*DATA IN THIS EXERCISE*:
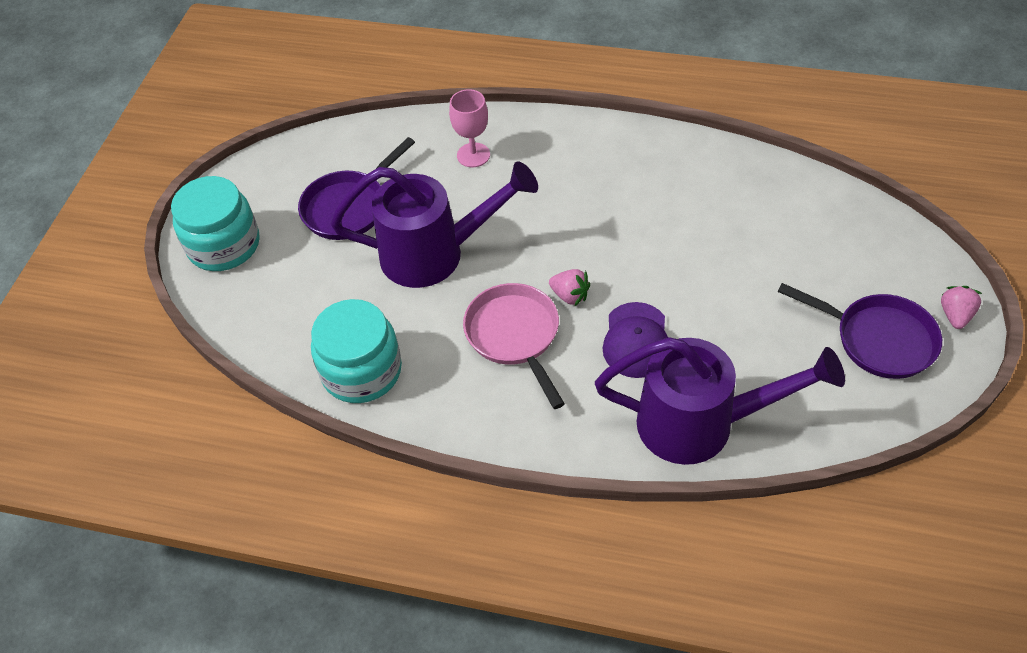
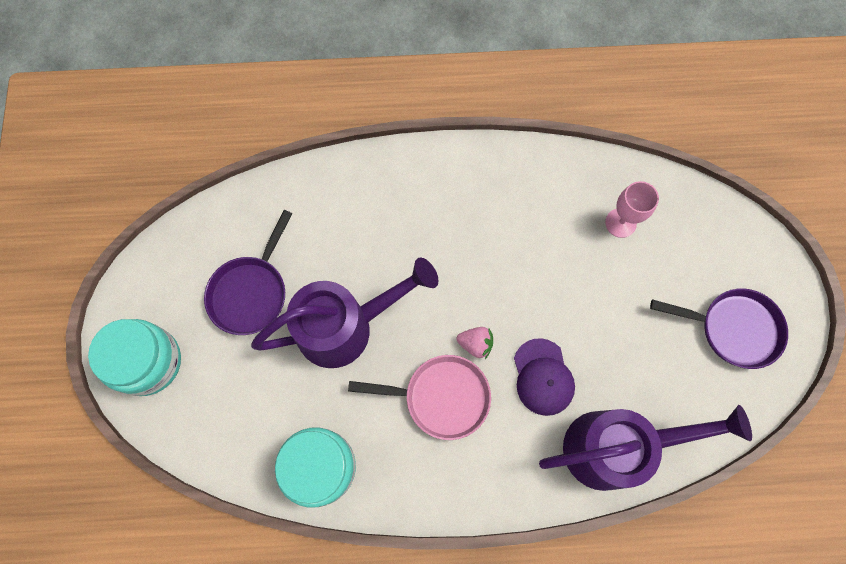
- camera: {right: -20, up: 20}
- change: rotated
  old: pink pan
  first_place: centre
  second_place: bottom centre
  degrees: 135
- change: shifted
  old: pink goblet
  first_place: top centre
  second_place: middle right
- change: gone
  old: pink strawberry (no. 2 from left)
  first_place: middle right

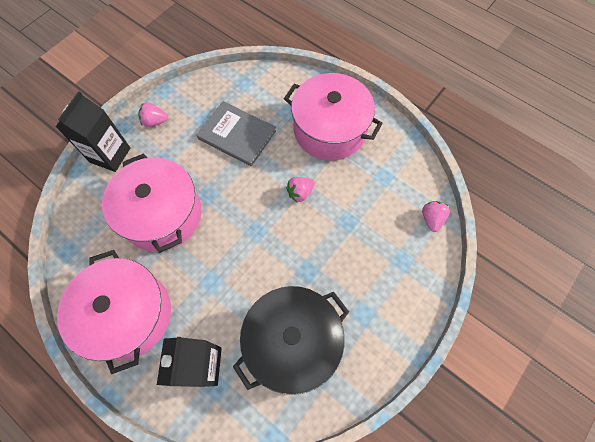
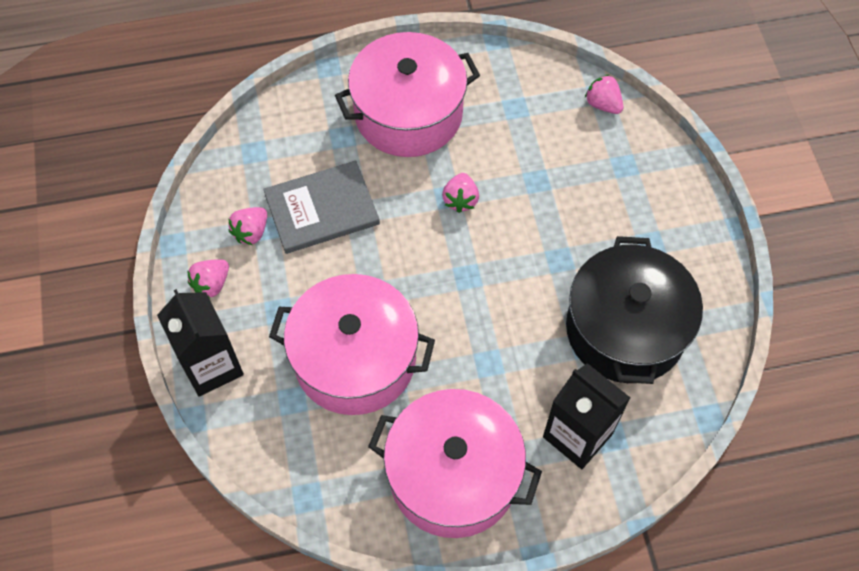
- camera: {right: -50, up: -5}
- change: new
  new: pink strawberry (no. 2 from left)
  second_place: middle left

*GOAL OF THE EXERCISE*:
When a line in the data above contains the string "strawberry", copy that line.

*WRITTEN RESPONSE*:
  old: pink strawberry (no. 2 from left)
  new: pink strawberry (no. 2 from left)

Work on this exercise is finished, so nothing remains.